ABOUT THIS TASK:
Return copies of the lines below that mention "before".

══════

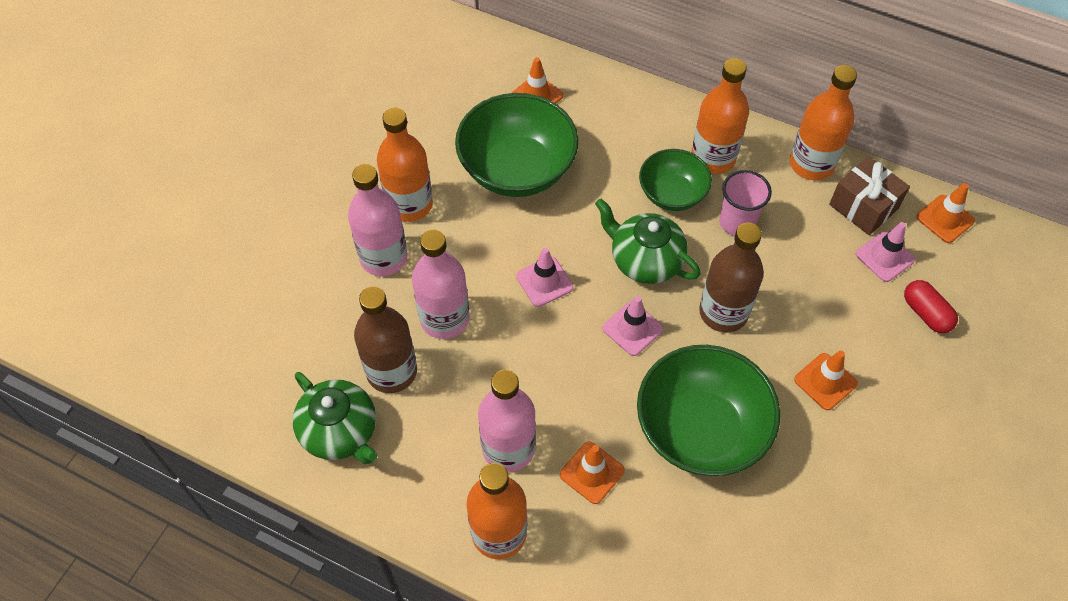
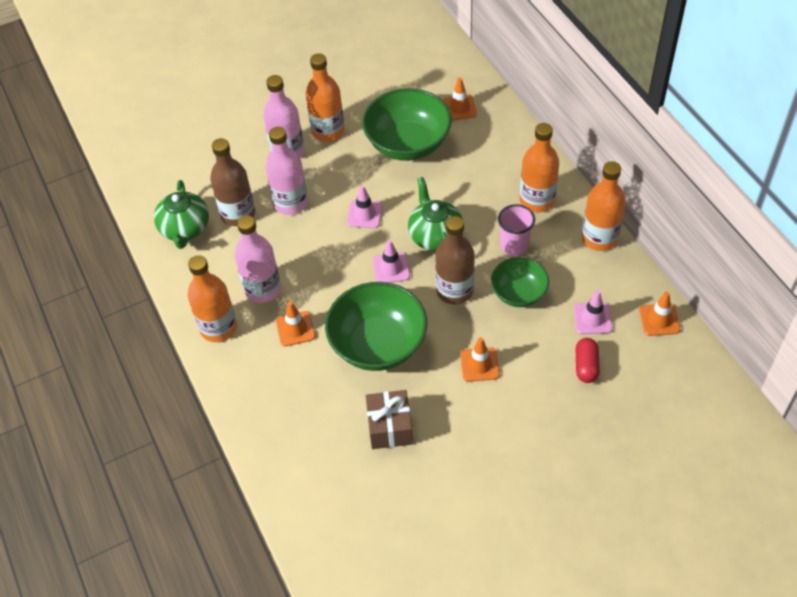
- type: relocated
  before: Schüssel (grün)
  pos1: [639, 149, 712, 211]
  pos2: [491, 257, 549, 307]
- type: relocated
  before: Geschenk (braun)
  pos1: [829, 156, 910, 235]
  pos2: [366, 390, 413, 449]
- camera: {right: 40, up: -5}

══════

ANSWER FOR THE TASK:
  before: Schüssel (grün)
  before: Geschenk (braun)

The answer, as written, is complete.